— begin Information shown —

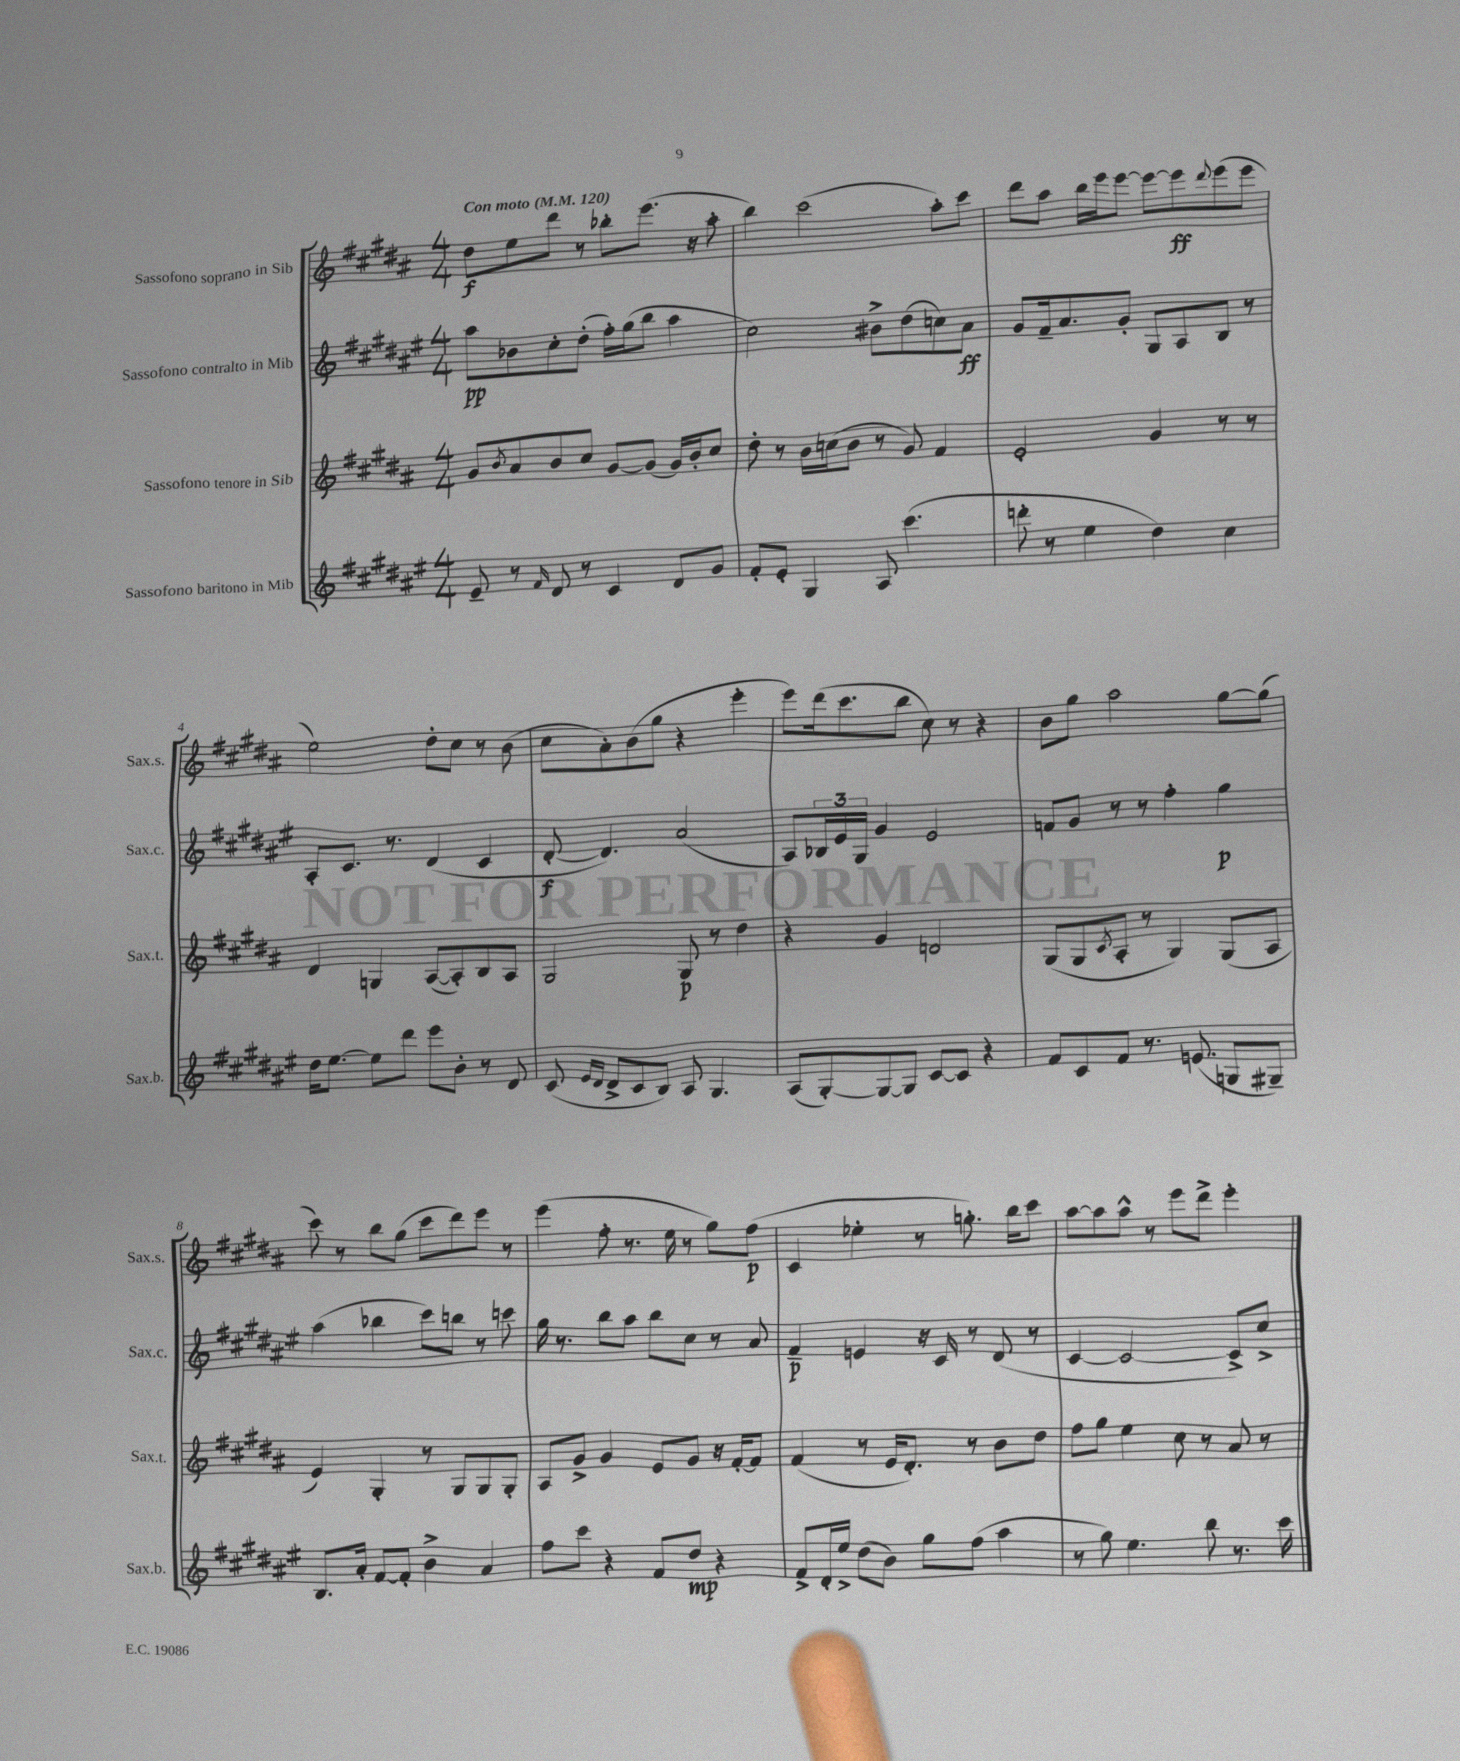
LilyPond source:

<<
\new StaffGroup <<
\new Staff = "s0" \with { instrumentName = "Sassofono soprano in Sib" shortInstrumentName = "Sax.s." } {
    \clef treble \key b \major \numericTimeSignature \time 4/4 \tempo "Con moto" 4 = 120
    dis''8\f e''8 dis'''8 r8 bes''8-. e'''8.( r16 ais''8-. |
    b''4) cis'''2( ais''8-.) cis'''8 |
    dis'''8 ais''8 b''16 e'''16 e'''8~ e'''8~ e'''8\ff \appoggiatura { dis'''8 } e'''8( e'''8 |
    e''2) dis''8-. cis''8 r8 b'8( |
    cis''8 ais'8-.) b'8( gis''8 r4 e'''4-. |
    e'''8) dis'''16( cis'''8. b''8 cis''8) r8 r4 |
    b'8 gis''8 ais''2 gis''8~ gis''8( |
    cis'''8) r8 b''8 gis''8( cis'''8 dis'''8) e'''8 r8 |
    e'''4( fis''8-. r8. e''16 r8 gis''8) fis''8\p( |
    cis'4 ees''4-. r8 g''8.-.) b''16 cis'''8 |
    ais''8~ ais''8 ais''8-^ r8 e'''8 dis'''8-> e'''4-. \bar "|." |
}
\new Staff = "s1" \with { instrumentName = "Sassofono contralto in Mib" shortInstrumentName = "Sax.c." } {
    \clef treble \key fis \major \numericTimeSignature \time 4/4
    ais''8\pp bes'8 cis''8-. dis''8-.( fis''16-.) gis''16( b''8 ais''4 |
    cis''2) bis'8-> dis''8( c''8) ais'8\ff |
    gis'8 fis'16-- ais'8. gis'8-. gis8 ais8 b8 r8 |
    ais8-. cis'8. r8. dis'4( cis'4 |
    dis'8~-.\f dis'4.) ais'2( |
    ais8) \tuplet 3/2 { bes16 eis'16 gis16 } gis'4 eis'2 |
    f'8 gis'8 r8 r8 fis''4-. gis''4\p |
    ais''4( bes''4 cis'''8) b''8 r8 c'''8 |
    gis''16 r8. b''8 ais''8 b''8 cis''8 r8 ais'8 |
    fis'4--\p e'4 r16 cis'16 r8 dis'8( r8 |
    cis'4~ cis'2~ cis'8->) cis''8-> \bar "|." |
}
\new Staff = "s2" \with { instrumentName = "Sassofono tenore in Sib" shortInstrumentName = "Sax.t." } {
    \clef treble \key b \major \numericTimeSignature \time 4/4
    gis'8 \acciaccatura { b'8 } ais'8 b'8 cis''8 gis'8~ gis'8( gis'16) b'16-. cis''8 |
    dis''8-. r8 b'16 c''16( b'8 r8 gis'8) fis'4 |
    e'2-. gis'4 r8 r8 |
    dis'4 g4 ais8~( ais8-.) b8 ais8 |
    gis2 gis8\p r8 dis''4 |
    r4 gis'4 d'2 |
    gis8( gis8 \acciaccatura { cis'8 } ais8-. r8 gis4) gis8( ais8 |
    e'4) gis4-. r8 gis8 gis8 gis8-. |
    ais8 gis'8-> gis'4 e'8 gis'8 r16 fis'16~-. fis'8 |
    fis'4( r8 e'16 dis'8.-.) r8 b'8 dis''8 |
    fis''8 gis''8 e''4 cis''8 r8 ais'8 r8 \bar "|." |
}
\new Staff = "s3" \with { instrumentName = "Sassofono baritono in Mib" shortInstrumentName = "Sax.b." } {
    \clef treble \key fis \major \numericTimeSignature \time 4/4
    eis'8-- r8 \grace { fis'16 } dis'8 r8 cis'4 dis'8 gis'8 |
    fis'8-. eis'8-. gis4 ais8 cis'''4.( |
    d'''8-. r8 eis''4 dis''4) cis''4 |
    dis''16 eis''8.~ eis''8 dis'''8 eis'''8 b'8-. r8 dis'8 |
    cis'8( \grace { eis'16 dis'16 } dis'8-> cis'8 b8) ais8 gis4. |
    ais8( gis8~-.) gis8~ gis8 cis'8~ cis'8 r4 |
    fis'8 cis'8 fis'8 r8. e'8.( g8 gis8--) |
    b8. ais'16-. fis'8~ fis'8-. b'4-> ais'4 |
    fis''8 cis'''8 r4 fis'8 dis''8\mp r4 |
    fis'8-> dis'16-. eis''16-> dis''8( b'8) gis''8 fis''8( ais''4 |
    r8 gis''8) eis''4. b''8 r8. cis'''16 \bar "|." |
}
>>
>>
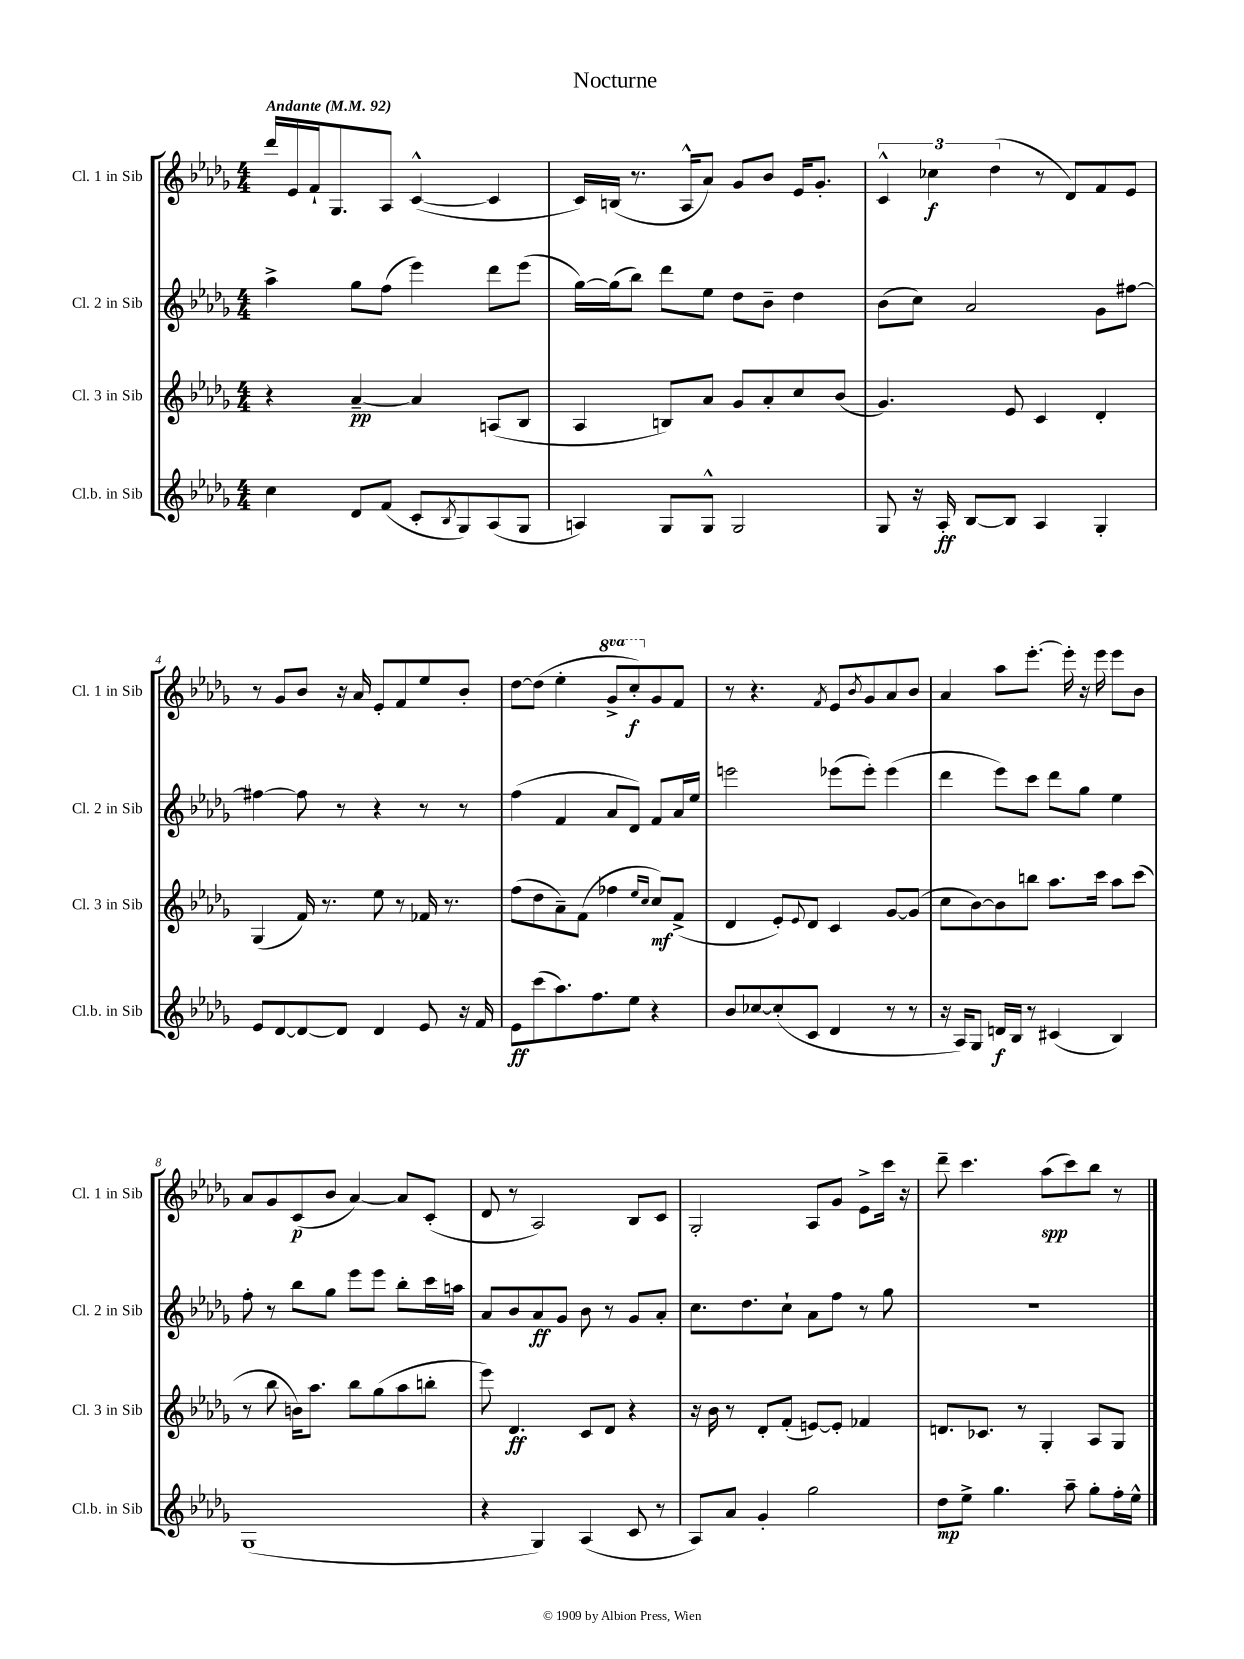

— end Information shown —

# Aim
Please go through the rows above and pick out every line containing the string "treble", copying each such line unchanged.

# Answer in full
    \clef treble \key b \major \numericTimeSignature \time 4/4 \tempo "Con moto" 4 = 120
    \clef treble \key fis \major \numericTimeSignature \time 4/4
    \clef treble \key b \major \numericTimeSignature \time 4/4
    \clef treble \key fis \major \numericTimeSignature \time 4/4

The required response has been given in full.